[Scene images with change listings]
▬▬▬

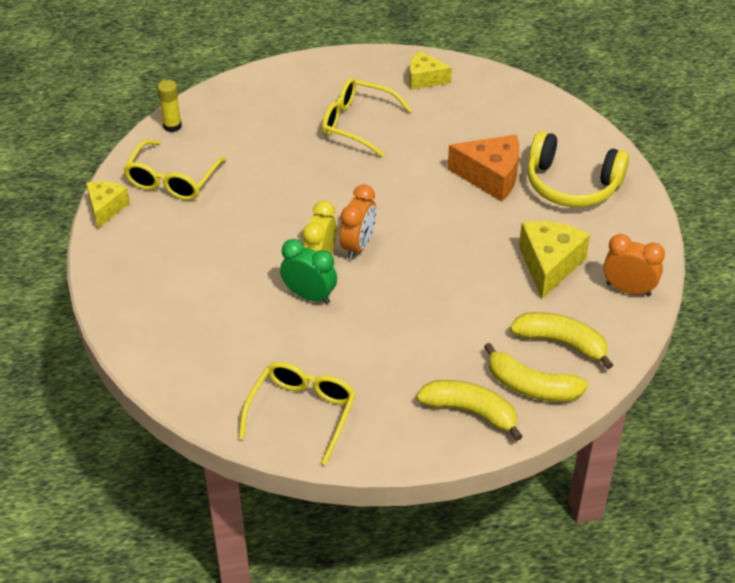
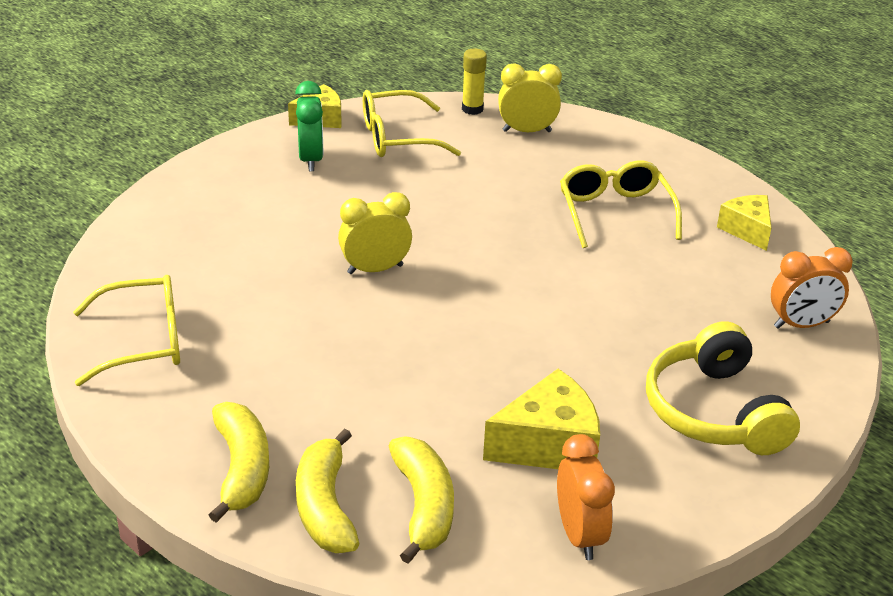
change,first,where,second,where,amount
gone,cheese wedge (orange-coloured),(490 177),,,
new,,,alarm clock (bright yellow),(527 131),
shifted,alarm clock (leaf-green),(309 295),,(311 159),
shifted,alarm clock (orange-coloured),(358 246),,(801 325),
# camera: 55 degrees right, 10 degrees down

▬▬▬

• **DIRECTIONS**: Restate it all word for word: every record, no pictures.

• **RESPONSE BELOW**:
change,first,where,second,where,amount
gone,cheese wedge (orange-coloured),(490 177),,,
new,,,alarm clock (bright yellow),(527 131),
shifted,alarm clock (leaf-green),(309 295),,(311 159),
shifted,alarm clock (orange-coloured),(358 246),,(801 325),
# camera: 55 degrees right, 10 degrees down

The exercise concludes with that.